[START]

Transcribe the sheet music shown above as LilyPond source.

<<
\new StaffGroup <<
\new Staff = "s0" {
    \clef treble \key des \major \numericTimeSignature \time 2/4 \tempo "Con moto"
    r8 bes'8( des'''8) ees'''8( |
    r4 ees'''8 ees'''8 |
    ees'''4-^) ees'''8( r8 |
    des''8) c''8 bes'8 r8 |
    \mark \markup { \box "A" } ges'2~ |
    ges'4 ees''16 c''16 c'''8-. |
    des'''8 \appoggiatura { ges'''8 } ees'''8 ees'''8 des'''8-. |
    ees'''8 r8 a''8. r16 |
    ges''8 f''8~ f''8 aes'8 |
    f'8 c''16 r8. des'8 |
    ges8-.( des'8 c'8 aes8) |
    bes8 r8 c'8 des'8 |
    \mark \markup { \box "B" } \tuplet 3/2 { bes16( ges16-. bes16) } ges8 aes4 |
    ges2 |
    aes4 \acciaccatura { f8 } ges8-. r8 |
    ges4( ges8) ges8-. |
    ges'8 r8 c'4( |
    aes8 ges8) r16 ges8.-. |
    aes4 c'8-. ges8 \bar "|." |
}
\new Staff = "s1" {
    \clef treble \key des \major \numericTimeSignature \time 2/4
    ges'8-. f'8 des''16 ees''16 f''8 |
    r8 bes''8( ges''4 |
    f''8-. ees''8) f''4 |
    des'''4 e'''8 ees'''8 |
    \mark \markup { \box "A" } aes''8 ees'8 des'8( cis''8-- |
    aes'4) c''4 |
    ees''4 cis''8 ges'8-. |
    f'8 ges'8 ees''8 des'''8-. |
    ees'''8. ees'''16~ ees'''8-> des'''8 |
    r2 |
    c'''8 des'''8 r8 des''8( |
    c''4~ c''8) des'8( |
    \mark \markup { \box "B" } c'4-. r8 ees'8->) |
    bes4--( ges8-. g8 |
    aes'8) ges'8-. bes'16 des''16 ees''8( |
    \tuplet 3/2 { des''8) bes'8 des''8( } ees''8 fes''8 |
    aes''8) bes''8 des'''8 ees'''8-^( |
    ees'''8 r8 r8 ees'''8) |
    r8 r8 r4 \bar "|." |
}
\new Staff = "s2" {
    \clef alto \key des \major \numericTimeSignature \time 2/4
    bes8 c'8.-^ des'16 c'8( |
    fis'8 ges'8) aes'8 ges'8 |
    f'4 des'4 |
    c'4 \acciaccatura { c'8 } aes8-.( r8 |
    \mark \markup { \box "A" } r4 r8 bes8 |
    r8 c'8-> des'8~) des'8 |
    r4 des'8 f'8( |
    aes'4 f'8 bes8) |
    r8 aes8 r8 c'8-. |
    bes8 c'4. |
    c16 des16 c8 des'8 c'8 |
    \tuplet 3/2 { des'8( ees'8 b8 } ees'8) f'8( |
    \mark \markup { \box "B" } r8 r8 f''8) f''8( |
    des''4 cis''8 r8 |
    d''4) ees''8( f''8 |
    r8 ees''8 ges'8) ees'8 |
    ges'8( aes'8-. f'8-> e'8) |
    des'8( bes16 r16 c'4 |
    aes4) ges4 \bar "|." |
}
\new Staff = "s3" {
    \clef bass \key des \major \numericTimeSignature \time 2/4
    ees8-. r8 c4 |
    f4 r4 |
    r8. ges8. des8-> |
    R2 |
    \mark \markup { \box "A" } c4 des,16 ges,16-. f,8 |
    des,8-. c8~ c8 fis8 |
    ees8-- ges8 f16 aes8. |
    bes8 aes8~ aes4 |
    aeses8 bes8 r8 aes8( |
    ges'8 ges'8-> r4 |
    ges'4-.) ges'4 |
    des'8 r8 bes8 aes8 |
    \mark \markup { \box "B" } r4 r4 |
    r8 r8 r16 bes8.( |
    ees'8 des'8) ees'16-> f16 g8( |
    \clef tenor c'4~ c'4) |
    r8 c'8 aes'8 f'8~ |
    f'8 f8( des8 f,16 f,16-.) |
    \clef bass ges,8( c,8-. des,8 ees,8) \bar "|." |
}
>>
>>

[END]
[START]

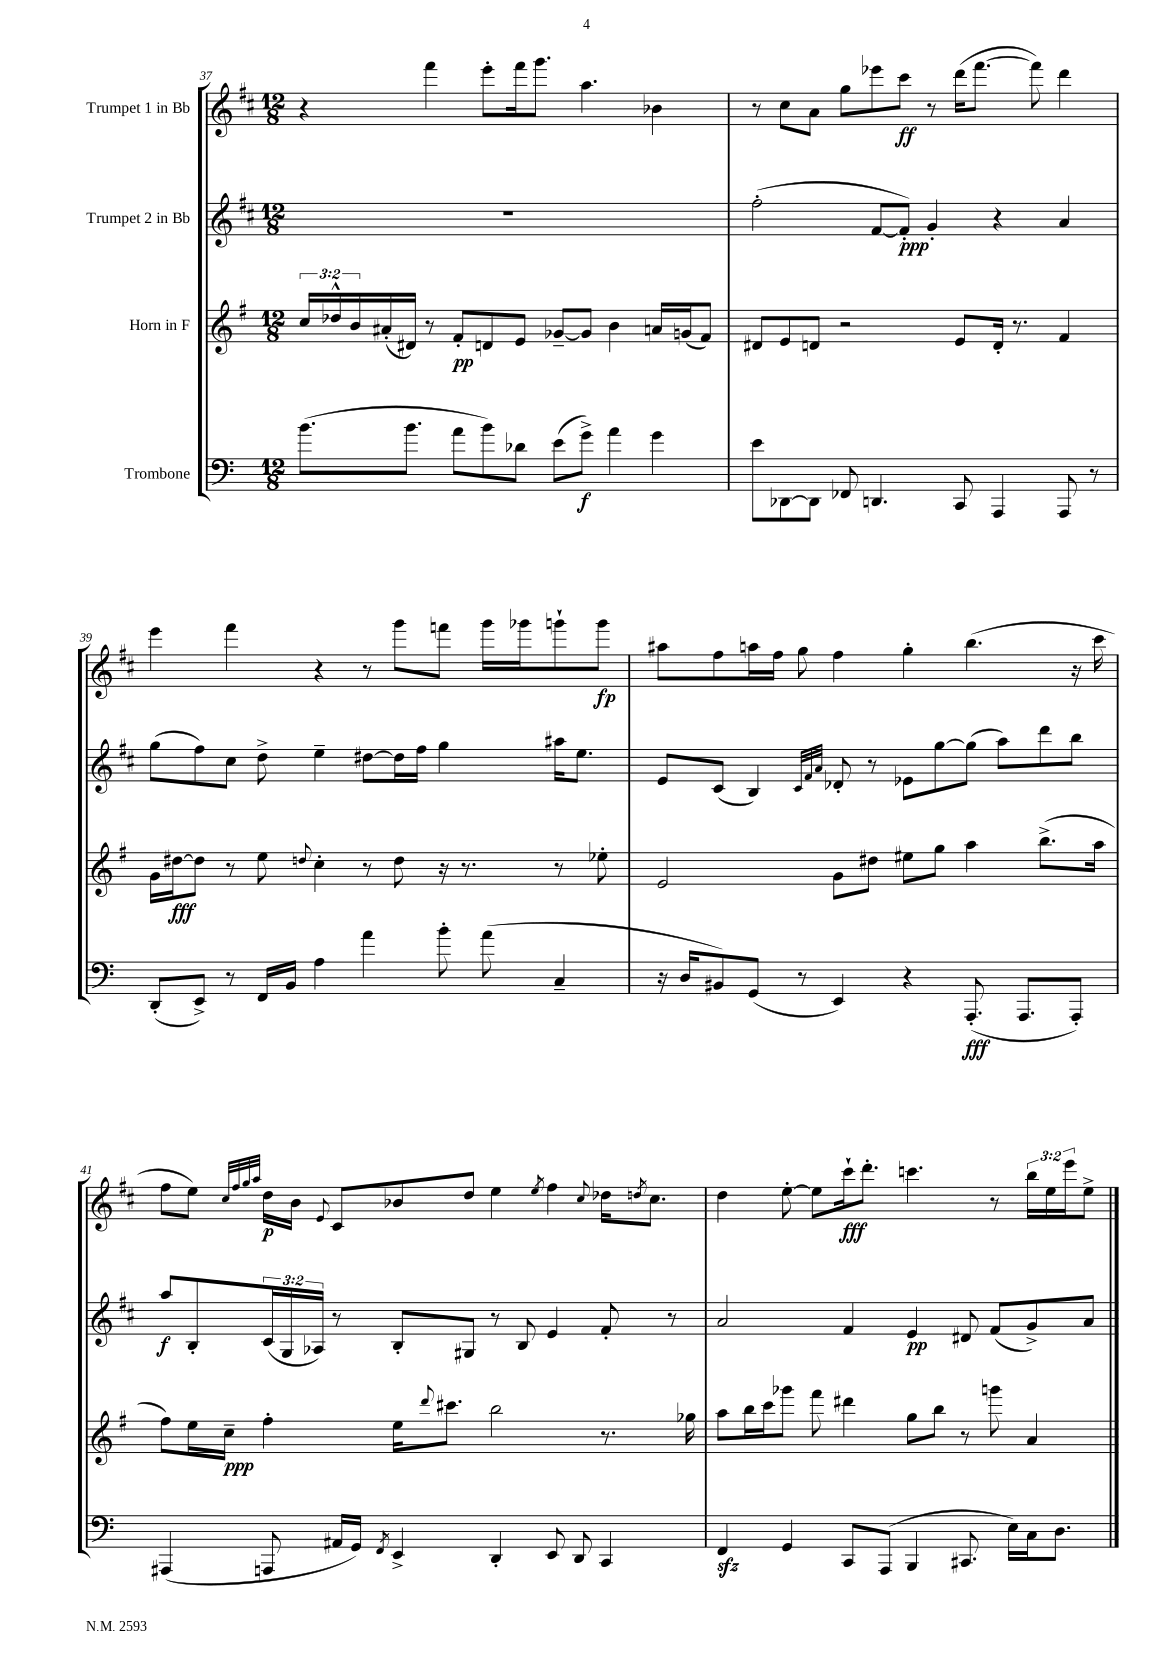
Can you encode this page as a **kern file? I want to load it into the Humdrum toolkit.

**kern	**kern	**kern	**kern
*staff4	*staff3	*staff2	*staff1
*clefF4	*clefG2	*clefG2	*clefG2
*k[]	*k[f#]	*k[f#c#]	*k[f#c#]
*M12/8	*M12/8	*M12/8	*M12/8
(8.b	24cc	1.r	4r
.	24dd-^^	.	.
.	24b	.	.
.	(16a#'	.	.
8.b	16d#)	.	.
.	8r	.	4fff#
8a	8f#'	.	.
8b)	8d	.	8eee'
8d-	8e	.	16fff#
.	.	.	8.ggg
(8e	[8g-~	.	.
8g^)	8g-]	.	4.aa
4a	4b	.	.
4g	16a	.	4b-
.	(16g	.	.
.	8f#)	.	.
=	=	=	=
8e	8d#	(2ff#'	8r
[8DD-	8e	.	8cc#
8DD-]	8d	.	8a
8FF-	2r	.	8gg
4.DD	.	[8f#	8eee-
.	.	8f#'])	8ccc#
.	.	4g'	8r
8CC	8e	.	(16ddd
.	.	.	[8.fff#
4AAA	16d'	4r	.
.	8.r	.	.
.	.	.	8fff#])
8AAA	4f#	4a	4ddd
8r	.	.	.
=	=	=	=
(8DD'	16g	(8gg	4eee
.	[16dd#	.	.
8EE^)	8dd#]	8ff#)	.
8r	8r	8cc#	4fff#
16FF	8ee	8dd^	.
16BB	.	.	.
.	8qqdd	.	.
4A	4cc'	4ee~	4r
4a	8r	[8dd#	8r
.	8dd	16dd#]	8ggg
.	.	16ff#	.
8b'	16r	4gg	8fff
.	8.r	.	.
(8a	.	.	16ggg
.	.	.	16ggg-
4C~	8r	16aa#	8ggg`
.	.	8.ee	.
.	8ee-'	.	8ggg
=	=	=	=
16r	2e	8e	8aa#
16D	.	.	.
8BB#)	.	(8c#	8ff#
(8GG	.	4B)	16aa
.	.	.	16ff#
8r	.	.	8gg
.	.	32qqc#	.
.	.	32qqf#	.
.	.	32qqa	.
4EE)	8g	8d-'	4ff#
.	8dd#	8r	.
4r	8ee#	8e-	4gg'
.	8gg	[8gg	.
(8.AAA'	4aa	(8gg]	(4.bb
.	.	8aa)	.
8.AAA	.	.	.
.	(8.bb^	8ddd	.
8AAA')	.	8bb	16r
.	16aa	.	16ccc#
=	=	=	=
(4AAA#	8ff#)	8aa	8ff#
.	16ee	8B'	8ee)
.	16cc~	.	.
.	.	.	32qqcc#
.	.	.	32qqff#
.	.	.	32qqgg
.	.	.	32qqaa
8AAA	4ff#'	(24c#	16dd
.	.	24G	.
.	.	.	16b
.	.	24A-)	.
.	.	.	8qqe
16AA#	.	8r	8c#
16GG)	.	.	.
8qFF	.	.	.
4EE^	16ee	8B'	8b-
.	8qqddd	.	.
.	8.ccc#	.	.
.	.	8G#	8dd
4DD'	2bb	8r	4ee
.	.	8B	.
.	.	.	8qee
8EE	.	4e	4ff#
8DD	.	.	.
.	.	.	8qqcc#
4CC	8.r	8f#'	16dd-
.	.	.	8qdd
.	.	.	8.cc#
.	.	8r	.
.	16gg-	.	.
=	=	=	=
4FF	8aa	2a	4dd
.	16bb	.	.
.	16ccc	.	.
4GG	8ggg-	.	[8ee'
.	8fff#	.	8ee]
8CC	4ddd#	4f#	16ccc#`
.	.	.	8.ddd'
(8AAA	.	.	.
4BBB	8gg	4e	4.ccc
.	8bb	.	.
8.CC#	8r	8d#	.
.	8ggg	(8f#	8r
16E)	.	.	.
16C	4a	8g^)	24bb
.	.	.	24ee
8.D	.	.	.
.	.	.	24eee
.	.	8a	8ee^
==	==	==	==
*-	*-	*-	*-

[END]

Required work ::
Count the lines in the data above that contain the string "markup", and reply with only that number.

Response for this exercise ::
8